►

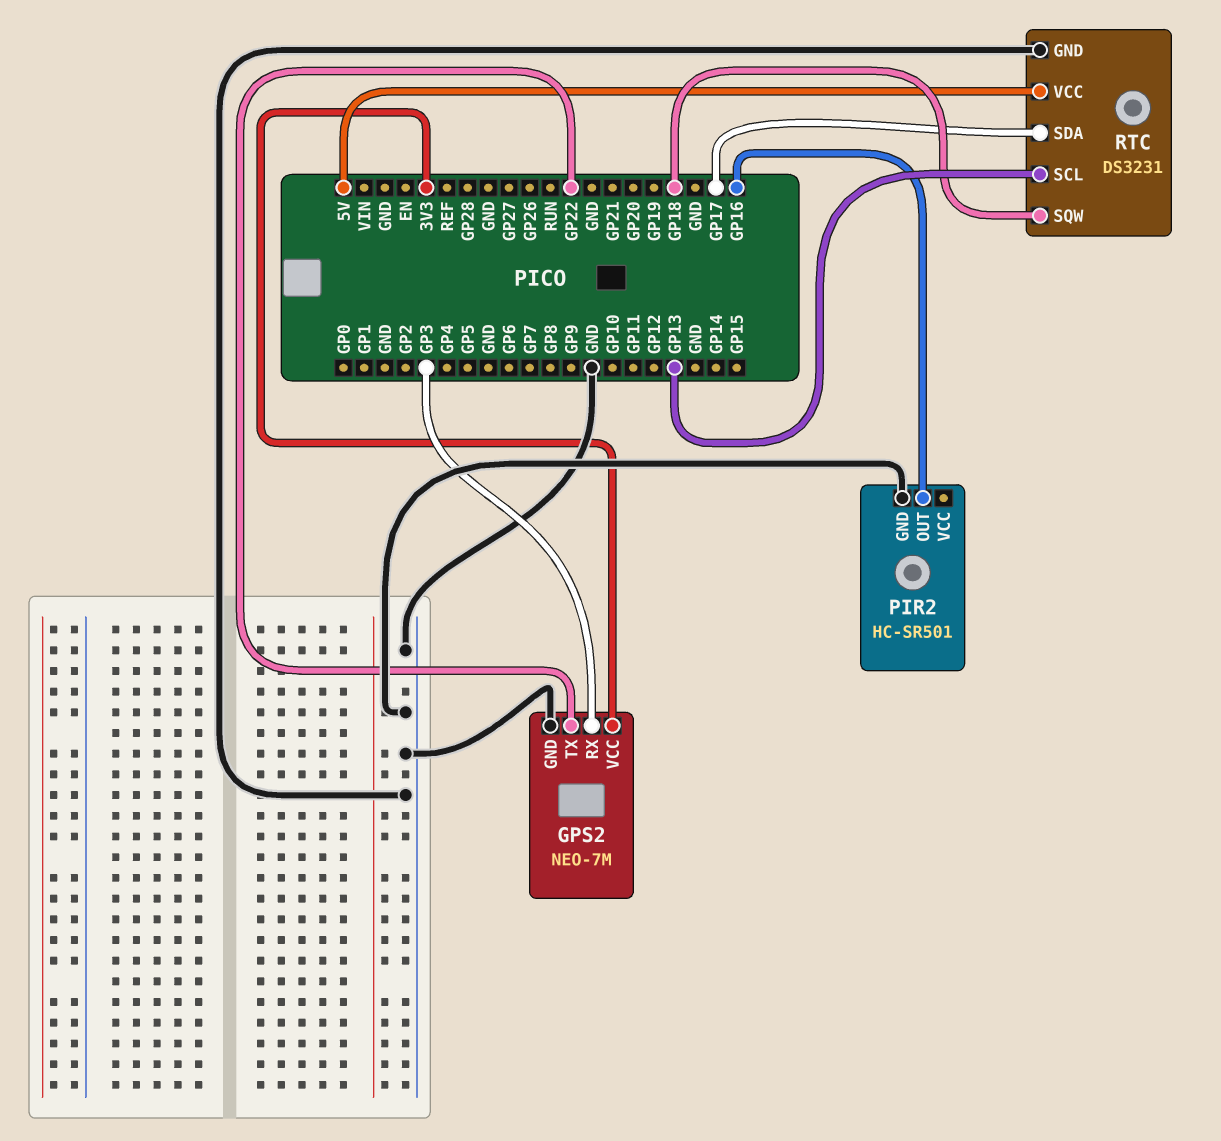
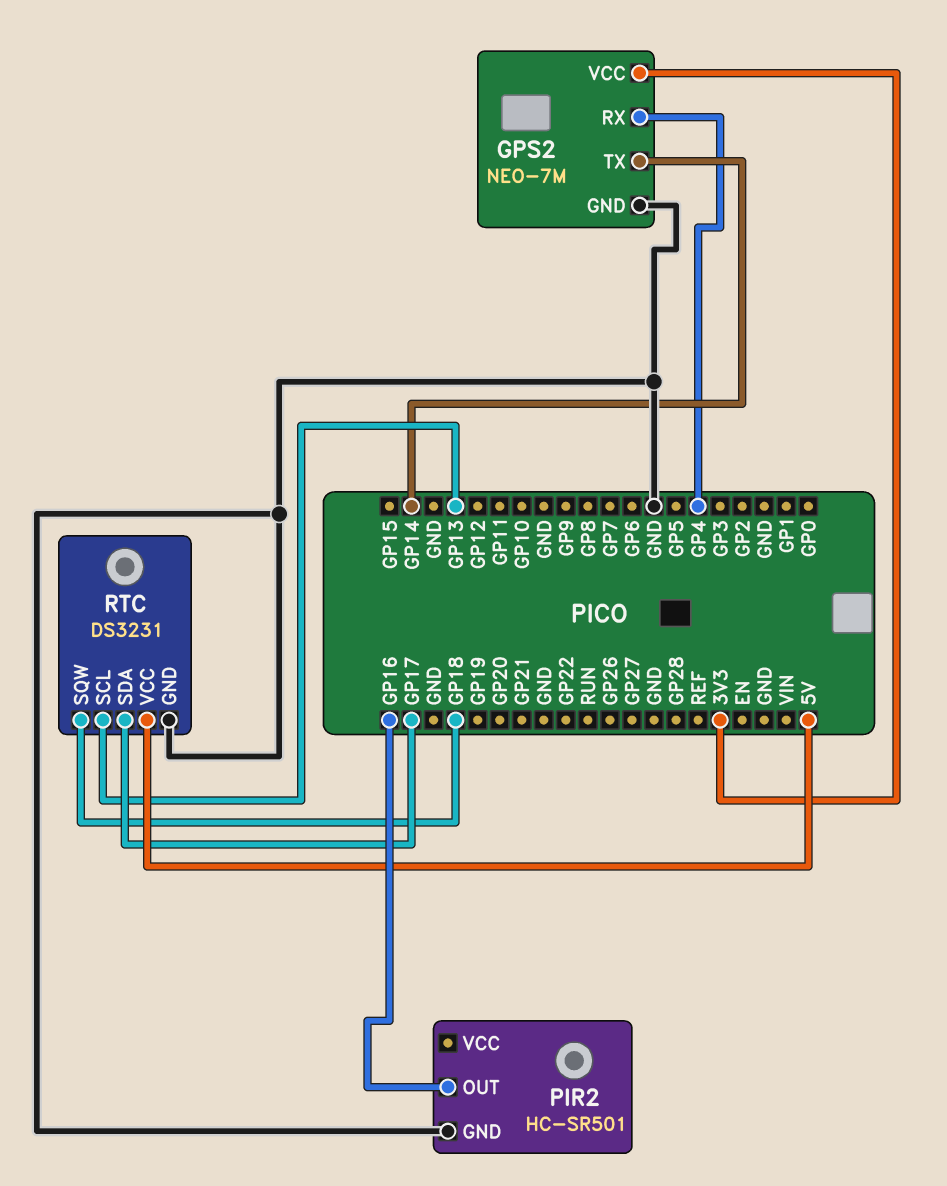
GPS2 pin RX: GP3 -> GP4
GPS2 pin TX: GP22 -> GP14

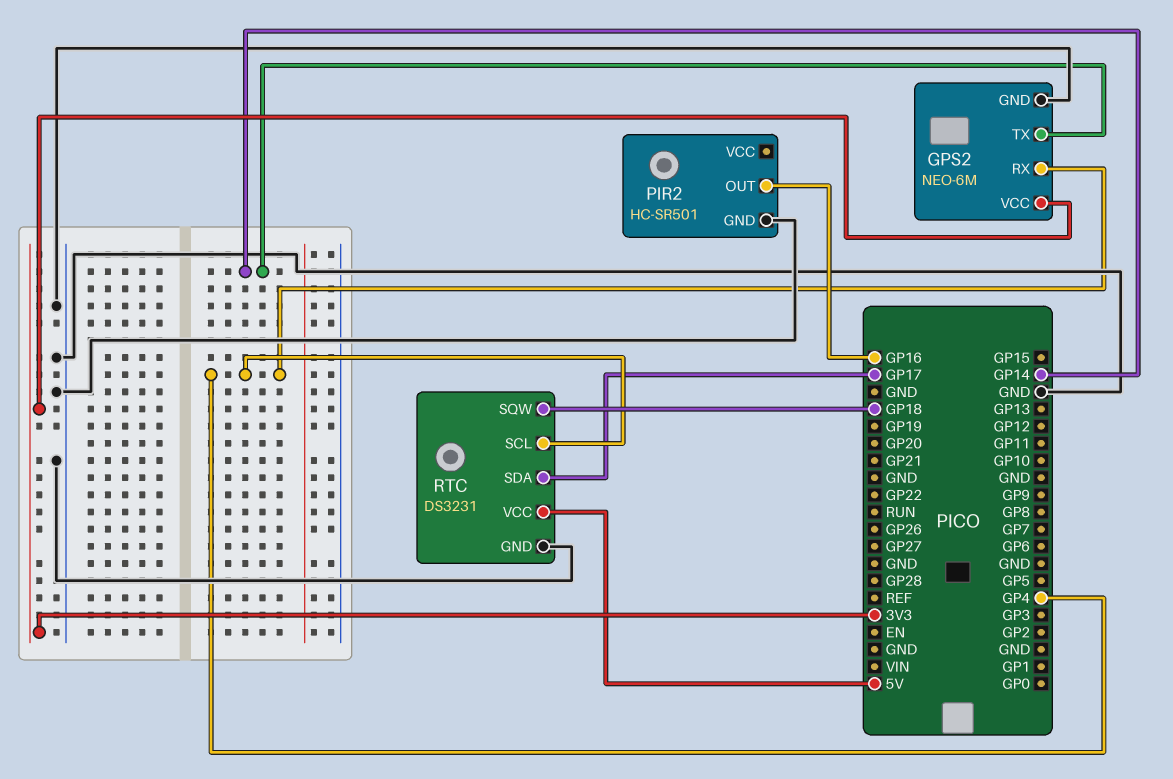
GPS2: NEO-7M -> NEO-6M
RTC pin SCL: GP13 -> GP4

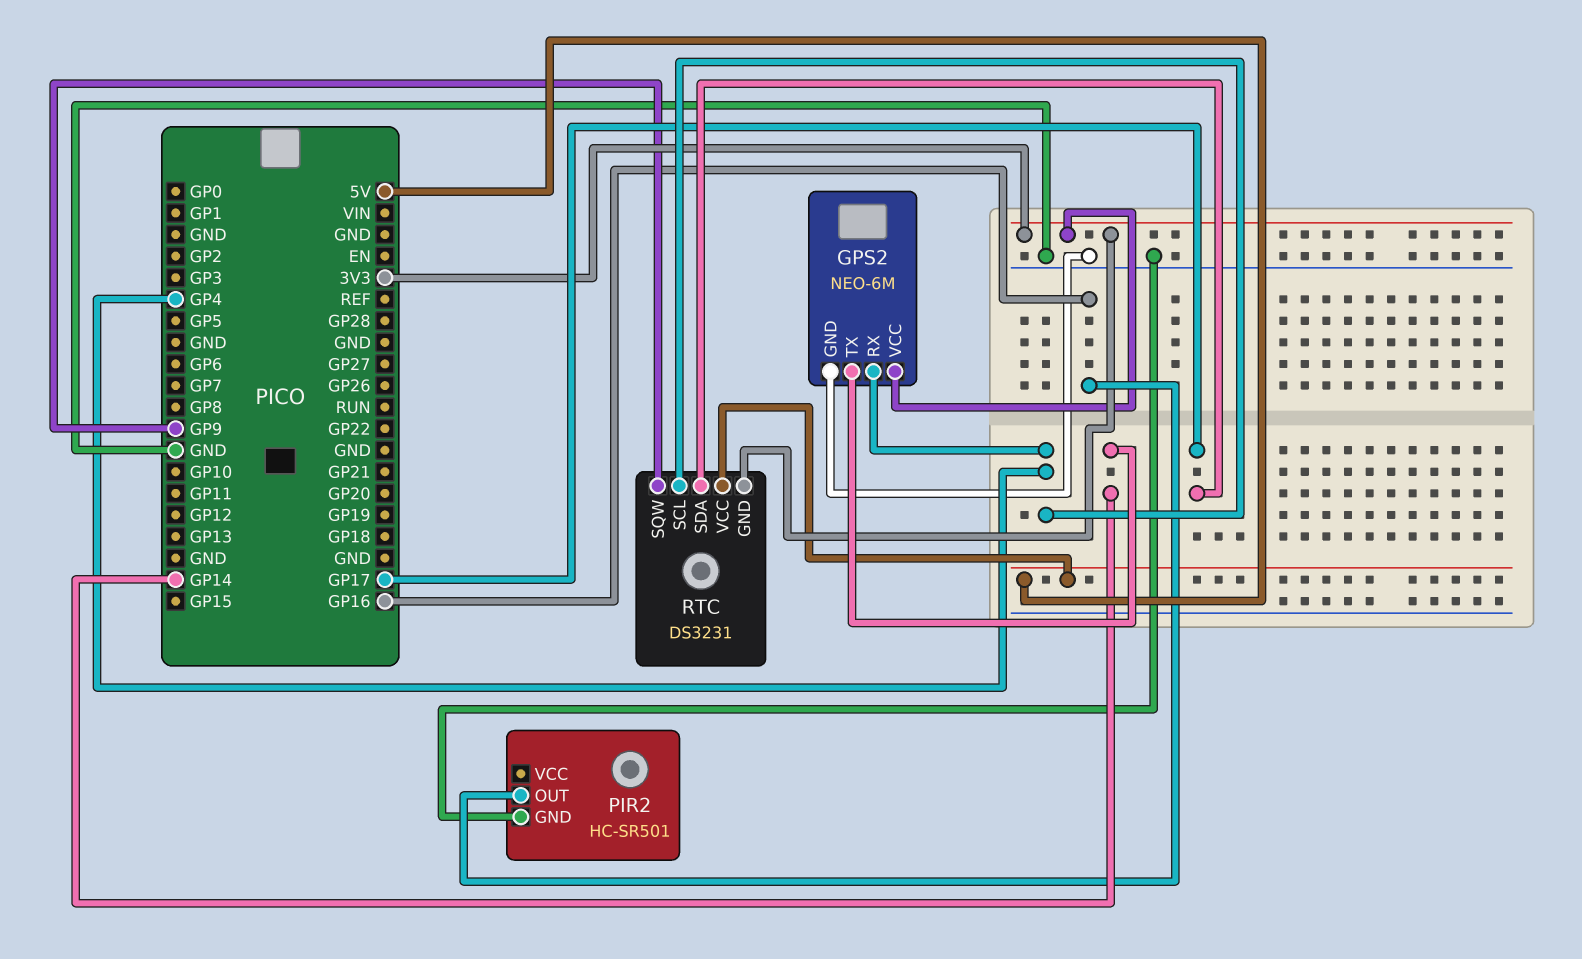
RTC pin GND: GND -> 3V3
RTC pin SQW: GP18 -> GP9

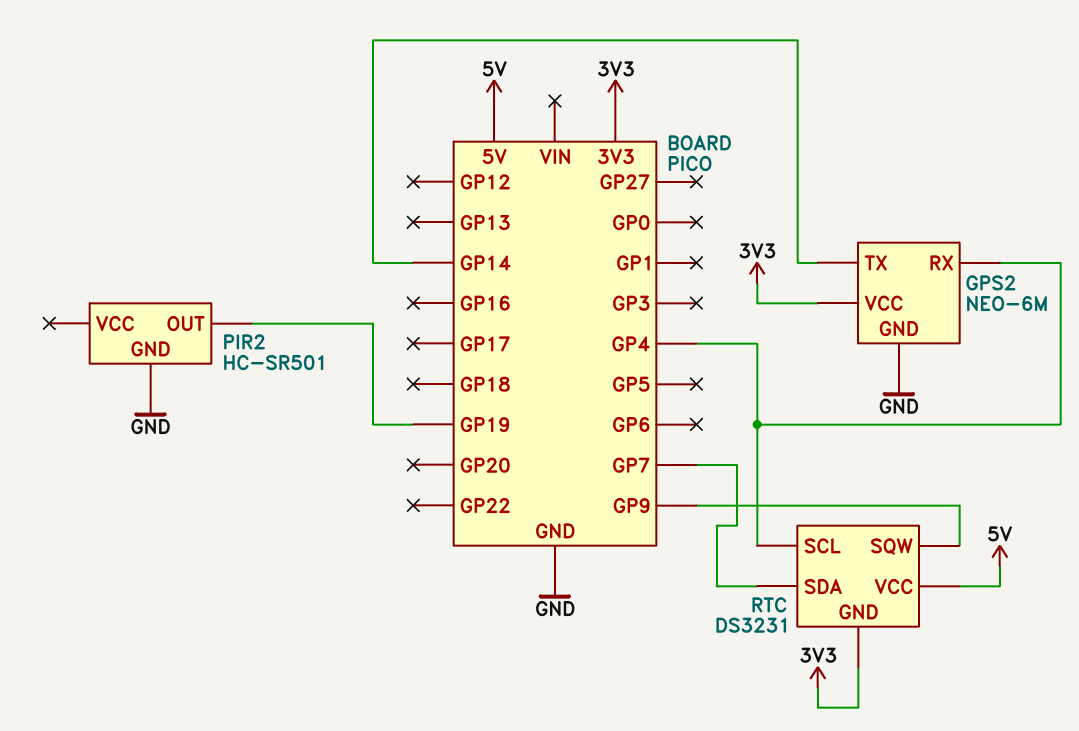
PIR2 pin OUT: GP16 -> GP19
RTC pin SDA: GP17 -> GP7

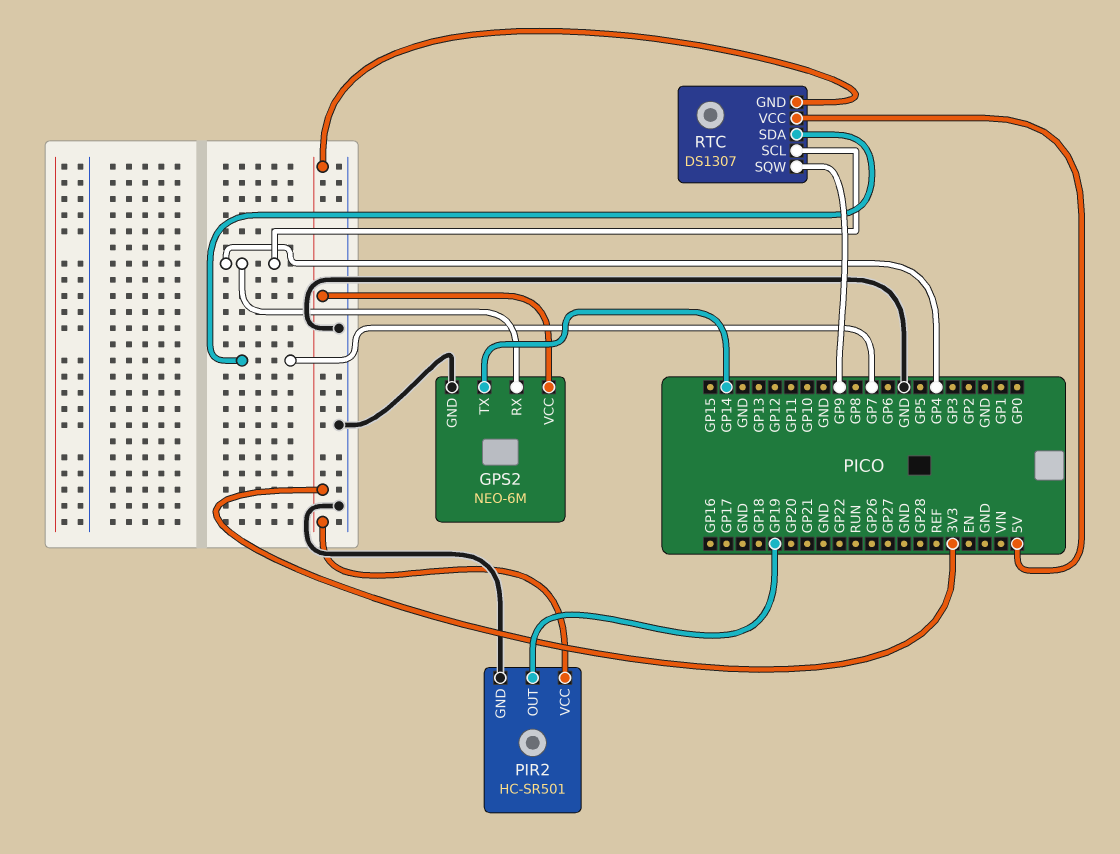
PIR2 pin VCC: none -> 3V3
RTC: DS3231 -> DS1307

◄

# Your objective
Here the job is to quote the lines from the one with "RTC pin GND: GND -> 3V3" through the end of the material, both included, exactly; please skip the pictures.

# Written reply
RTC pin GND: GND -> 3V3
RTC pin SQW: GP18 -> GP9

PIR2 pin OUT: GP16 -> GP19
RTC pin SDA: GP17 -> GP7

PIR2 pin VCC: none -> 3V3
RTC: DS3231 -> DS1307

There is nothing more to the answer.